■ The task ■
Keep the pictures out. Write out every line of the listing exactly.

Exercise inputs Start Marker

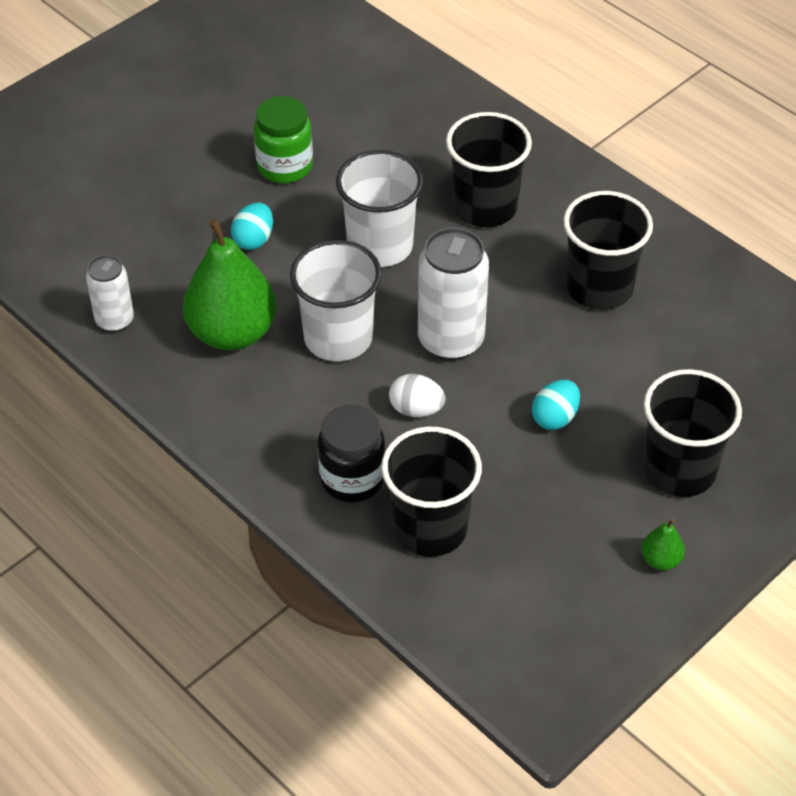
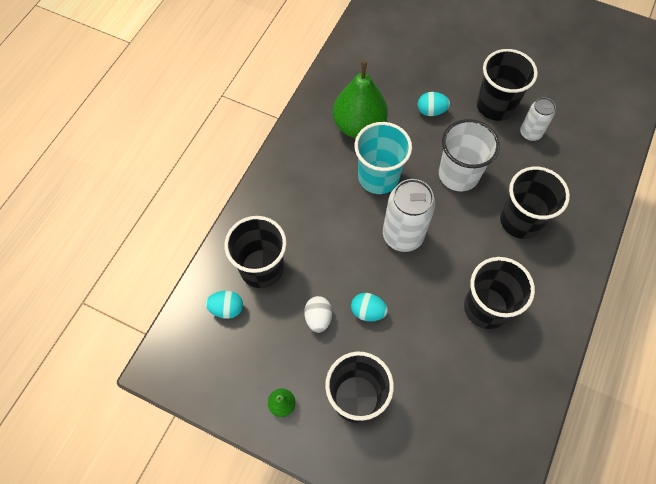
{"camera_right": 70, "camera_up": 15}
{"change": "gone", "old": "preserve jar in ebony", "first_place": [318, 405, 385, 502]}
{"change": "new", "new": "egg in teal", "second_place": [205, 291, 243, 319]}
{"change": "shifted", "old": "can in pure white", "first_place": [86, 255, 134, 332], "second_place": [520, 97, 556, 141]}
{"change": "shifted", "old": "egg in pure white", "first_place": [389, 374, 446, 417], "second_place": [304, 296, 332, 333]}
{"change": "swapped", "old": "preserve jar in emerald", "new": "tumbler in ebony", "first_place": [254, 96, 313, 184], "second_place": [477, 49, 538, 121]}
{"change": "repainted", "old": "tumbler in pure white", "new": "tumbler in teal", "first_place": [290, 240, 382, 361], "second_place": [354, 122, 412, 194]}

Exercise inputs End Marker

■ Task answer ■
{"camera_right": 70, "camera_up": 15}
{"change": "gone", "old": "preserve jar in ebony", "first_place": [318, 405, 385, 502]}
{"change": "new", "new": "egg in teal", "second_place": [205, 291, 243, 319]}
{"change": "shifted", "old": "can in pure white", "first_place": [86, 255, 134, 332], "second_place": [520, 97, 556, 141]}
{"change": "shifted", "old": "egg in pure white", "first_place": [389, 374, 446, 417], "second_place": [304, 296, 332, 333]}
{"change": "swapped", "old": "preserve jar in emerald", "new": "tumbler in ebony", "first_place": [254, 96, 313, 184], "second_place": [477, 49, 538, 121]}
{"change": "repainted", "old": "tumbler in pure white", "new": "tumbler in teal", "first_place": [290, 240, 382, 361], "second_place": [354, 122, 412, 194]}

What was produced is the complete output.